Task brief: Without leaving out a single line, copy the records exactly.

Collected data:
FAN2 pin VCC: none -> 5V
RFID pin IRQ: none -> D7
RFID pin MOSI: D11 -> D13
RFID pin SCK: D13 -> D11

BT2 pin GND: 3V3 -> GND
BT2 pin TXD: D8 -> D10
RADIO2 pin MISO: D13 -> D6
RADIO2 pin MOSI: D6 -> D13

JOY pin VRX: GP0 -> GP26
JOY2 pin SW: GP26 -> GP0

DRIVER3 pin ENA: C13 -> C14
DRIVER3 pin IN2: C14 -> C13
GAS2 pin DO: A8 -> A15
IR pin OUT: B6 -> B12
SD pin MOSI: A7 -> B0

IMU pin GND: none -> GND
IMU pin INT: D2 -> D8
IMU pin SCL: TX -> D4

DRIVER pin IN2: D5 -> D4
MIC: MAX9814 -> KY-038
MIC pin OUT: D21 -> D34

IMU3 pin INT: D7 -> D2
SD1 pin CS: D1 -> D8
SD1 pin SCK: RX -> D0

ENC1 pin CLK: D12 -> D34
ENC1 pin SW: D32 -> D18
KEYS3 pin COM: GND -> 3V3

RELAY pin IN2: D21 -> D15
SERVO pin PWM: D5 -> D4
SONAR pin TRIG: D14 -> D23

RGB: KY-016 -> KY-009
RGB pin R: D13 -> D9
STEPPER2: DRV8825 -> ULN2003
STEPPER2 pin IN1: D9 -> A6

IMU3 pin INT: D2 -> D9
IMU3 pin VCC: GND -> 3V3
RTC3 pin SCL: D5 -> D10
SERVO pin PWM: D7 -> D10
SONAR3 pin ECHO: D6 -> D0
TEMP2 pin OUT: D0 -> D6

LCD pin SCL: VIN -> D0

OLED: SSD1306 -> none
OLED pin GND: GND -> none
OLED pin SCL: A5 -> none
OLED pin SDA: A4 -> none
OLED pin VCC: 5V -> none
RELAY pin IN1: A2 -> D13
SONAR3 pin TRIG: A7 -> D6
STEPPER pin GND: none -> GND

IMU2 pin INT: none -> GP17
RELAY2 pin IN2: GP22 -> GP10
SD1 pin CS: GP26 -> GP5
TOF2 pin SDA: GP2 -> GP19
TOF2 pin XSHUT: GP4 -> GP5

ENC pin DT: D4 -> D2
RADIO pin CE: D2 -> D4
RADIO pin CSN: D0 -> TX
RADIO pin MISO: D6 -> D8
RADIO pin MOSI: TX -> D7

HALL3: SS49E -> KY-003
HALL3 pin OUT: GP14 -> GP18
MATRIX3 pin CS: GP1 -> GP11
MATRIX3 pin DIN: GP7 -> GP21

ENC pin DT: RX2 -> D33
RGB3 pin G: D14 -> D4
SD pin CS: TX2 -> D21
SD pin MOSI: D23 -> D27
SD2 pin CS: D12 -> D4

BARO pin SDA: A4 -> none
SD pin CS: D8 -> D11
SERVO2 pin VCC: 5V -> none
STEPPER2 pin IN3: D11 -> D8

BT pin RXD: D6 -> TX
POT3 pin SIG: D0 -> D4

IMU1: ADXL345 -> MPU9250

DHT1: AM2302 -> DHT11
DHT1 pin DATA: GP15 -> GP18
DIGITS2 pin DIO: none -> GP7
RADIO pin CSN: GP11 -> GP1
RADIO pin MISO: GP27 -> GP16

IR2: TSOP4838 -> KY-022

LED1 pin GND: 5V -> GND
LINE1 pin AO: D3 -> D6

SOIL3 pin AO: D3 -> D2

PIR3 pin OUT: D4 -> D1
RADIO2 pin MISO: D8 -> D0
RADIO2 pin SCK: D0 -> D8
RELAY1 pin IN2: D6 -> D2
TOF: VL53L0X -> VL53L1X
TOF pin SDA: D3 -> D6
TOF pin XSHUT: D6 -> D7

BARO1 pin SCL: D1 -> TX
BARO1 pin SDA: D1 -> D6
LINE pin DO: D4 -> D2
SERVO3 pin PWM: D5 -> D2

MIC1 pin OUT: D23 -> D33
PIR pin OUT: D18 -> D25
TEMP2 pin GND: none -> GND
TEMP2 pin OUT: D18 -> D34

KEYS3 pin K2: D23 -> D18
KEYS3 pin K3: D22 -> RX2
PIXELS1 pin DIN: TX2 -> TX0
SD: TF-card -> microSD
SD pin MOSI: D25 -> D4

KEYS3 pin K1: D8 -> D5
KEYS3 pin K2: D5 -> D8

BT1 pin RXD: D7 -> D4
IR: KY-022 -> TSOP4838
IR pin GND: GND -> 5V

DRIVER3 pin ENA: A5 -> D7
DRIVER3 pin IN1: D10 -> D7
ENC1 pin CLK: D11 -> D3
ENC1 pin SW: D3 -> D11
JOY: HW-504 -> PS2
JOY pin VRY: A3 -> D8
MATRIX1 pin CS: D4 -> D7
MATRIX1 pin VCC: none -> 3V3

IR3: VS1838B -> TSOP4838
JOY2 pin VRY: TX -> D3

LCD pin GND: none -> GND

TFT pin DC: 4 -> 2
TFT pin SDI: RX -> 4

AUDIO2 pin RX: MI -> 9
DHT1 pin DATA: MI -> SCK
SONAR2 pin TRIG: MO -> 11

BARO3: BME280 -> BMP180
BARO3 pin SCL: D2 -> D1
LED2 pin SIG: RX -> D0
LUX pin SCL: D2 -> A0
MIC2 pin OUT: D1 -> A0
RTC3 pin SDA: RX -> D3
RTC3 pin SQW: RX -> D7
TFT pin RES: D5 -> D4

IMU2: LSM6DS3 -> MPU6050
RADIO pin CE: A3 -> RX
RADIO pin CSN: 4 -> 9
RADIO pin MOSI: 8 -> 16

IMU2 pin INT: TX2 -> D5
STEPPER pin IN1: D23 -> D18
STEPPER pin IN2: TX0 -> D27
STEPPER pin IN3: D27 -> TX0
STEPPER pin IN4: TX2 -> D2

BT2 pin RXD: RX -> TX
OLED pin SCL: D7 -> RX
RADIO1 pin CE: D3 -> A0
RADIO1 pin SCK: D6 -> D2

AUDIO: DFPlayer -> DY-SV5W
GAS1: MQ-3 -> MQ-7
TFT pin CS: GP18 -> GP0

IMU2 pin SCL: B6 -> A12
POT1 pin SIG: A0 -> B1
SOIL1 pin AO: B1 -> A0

Response below:
FAN2 pin VCC: none -> 5V
RFID pin IRQ: none -> D7
RFID pin MOSI: D11 -> D13
RFID pin SCK: D13 -> D11

BT2 pin GND: 3V3 -> GND
BT2 pin TXD: D8 -> D10
RADIO2 pin MISO: D13 -> D6
RADIO2 pin MOSI: D6 -> D13

JOY pin VRX: GP0 -> GP26
JOY2 pin SW: GP26 -> GP0

DRIVER3 pin ENA: C13 -> C14
DRIVER3 pin IN2: C14 -> C13
GAS2 pin DO: A8 -> A15
IR pin OUT: B6 -> B12
SD pin MOSI: A7 -> B0

IMU pin GND: none -> GND
IMU pin INT: D2 -> D8
IMU pin SCL: TX -> D4

DRIVER pin IN2: D5 -> D4
MIC: MAX9814 -> KY-038
MIC pin OUT: D21 -> D34

IMU3 pin INT: D7 -> D2
SD1 pin CS: D1 -> D8
SD1 pin SCK: RX -> D0

ENC1 pin CLK: D12 -> D34
ENC1 pin SW: D32 -> D18
KEYS3 pin COM: GND -> 3V3

RELAY pin IN2: D21 -> D15
SERVO pin PWM: D5 -> D4
SONAR pin TRIG: D14 -> D23

RGB: KY-016 -> KY-009
RGB pin R: D13 -> D9
STEPPER2: DRV8825 -> ULN2003
STEPPER2 pin IN1: D9 -> A6

IMU3 pin INT: D2 -> D9
IMU3 pin VCC: GND -> 3V3
RTC3 pin SCL: D5 -> D10
SERVO pin PWM: D7 -> D10
SONAR3 pin ECHO: D6 -> D0
TEMP2 pin OUT: D0 -> D6

LCD pin SCL: VIN -> D0

OLED: SSD1306 -> none
OLED pin GND: GND -> none
OLED pin SCL: A5 -> none
OLED pin SDA: A4 -> none
OLED pin VCC: 5V -> none
RELAY pin IN1: A2 -> D13
SONAR3 pin TRIG: A7 -> D6
STEPPER pin GND: none -> GND

IMU2 pin INT: none -> GP17
RELAY2 pin IN2: GP22 -> GP10
SD1 pin CS: GP26 -> GP5
TOF2 pin SDA: GP2 -> GP19
TOF2 pin XSHUT: GP4 -> GP5

ENC pin DT: D4 -> D2
RADIO pin CE: D2 -> D4
RADIO pin CSN: D0 -> TX
RADIO pin MISO: D6 -> D8
RADIO pin MOSI: TX -> D7

HALL3: SS49E -> KY-003
HALL3 pin OUT: GP14 -> GP18
MATRIX3 pin CS: GP1 -> GP11
MATRIX3 pin DIN: GP7 -> GP21

ENC pin DT: RX2 -> D33
RGB3 pin G: D14 -> D4
SD pin CS: TX2 -> D21
SD pin MOSI: D23 -> D27
SD2 pin CS: D12 -> D4

BARO pin SDA: A4 -> none
SD pin CS: D8 -> D11
SERVO2 pin VCC: 5V -> none
STEPPER2 pin IN3: D11 -> D8

BT pin RXD: D6 -> TX
POT3 pin SIG: D0 -> D4

IMU1: ADXL345 -> MPU9250

DHT1: AM2302 -> DHT11
DHT1 pin DATA: GP15 -> GP18
DIGITS2 pin DIO: none -> GP7
RADIO pin CSN: GP11 -> GP1
RADIO pin MISO: GP27 -> GP16

IR2: TSOP4838 -> KY-022

LED1 pin GND: 5V -> GND
LINE1 pin AO: D3 -> D6

SOIL3 pin AO: D3 -> D2

PIR3 pin OUT: D4 -> D1
RADIO2 pin MISO: D8 -> D0
RADIO2 pin SCK: D0 -> D8
RELAY1 pin IN2: D6 -> D2
TOF: VL53L0X -> VL53L1X
TOF pin SDA: D3 -> D6
TOF pin XSHUT: D6 -> D7

BARO1 pin SCL: D1 -> TX
BARO1 pin SDA: D1 -> D6
LINE pin DO: D4 -> D2
SERVO3 pin PWM: D5 -> D2

MIC1 pin OUT: D23 -> D33
PIR pin OUT: D18 -> D25
TEMP2 pin GND: none -> GND
TEMP2 pin OUT: D18 -> D34

KEYS3 pin K2: D23 -> D18
KEYS3 pin K3: D22 -> RX2
PIXELS1 pin DIN: TX2 -> TX0
SD: TF-card -> microSD
SD pin MOSI: D25 -> D4

KEYS3 pin K1: D8 -> D5
KEYS3 pin K2: D5 -> D8

BT1 pin RXD: D7 -> D4
IR: KY-022 -> TSOP4838
IR pin GND: GND -> 5V

DRIVER3 pin ENA: A5 -> D7
DRIVER3 pin IN1: D10 -> D7
ENC1 pin CLK: D11 -> D3
ENC1 pin SW: D3 -> D11
JOY: HW-504 -> PS2
JOY pin VRY: A3 -> D8
MATRIX1 pin CS: D4 -> D7
MATRIX1 pin VCC: none -> 3V3

IR3: VS1838B -> TSOP4838
JOY2 pin VRY: TX -> D3

LCD pin GND: none -> GND

TFT pin DC: 4 -> 2
TFT pin SDI: RX -> 4

AUDIO2 pin RX: MI -> 9
DHT1 pin DATA: MI -> SCK
SONAR2 pin TRIG: MO -> 11

BARO3: BME280 -> BMP180
BARO3 pin SCL: D2 -> D1
LED2 pin SIG: RX -> D0
LUX pin SCL: D2 -> A0
MIC2 pin OUT: D1 -> A0
RTC3 pin SDA: RX -> D3
RTC3 pin SQW: RX -> D7
TFT pin RES: D5 -> D4

IMU2: LSM6DS3 -> MPU6050
RADIO pin CE: A3 -> RX
RADIO pin CSN: 4 -> 9
RADIO pin MOSI: 8 -> 16

IMU2 pin INT: TX2 -> D5
STEPPER pin IN1: D23 -> D18
STEPPER pin IN2: TX0 -> D27
STEPPER pin IN3: D27 -> TX0
STEPPER pin IN4: TX2 -> D2

BT2 pin RXD: RX -> TX
OLED pin SCL: D7 -> RX
RADIO1 pin CE: D3 -> A0
RADIO1 pin SCK: D6 -> D2

AUDIO: DFPlayer -> DY-SV5W
GAS1: MQ-3 -> MQ-7
TFT pin CS: GP18 -> GP0

IMU2 pin SCL: B6 -> A12
POT1 pin SIG: A0 -> B1
SOIL1 pin AO: B1 -> A0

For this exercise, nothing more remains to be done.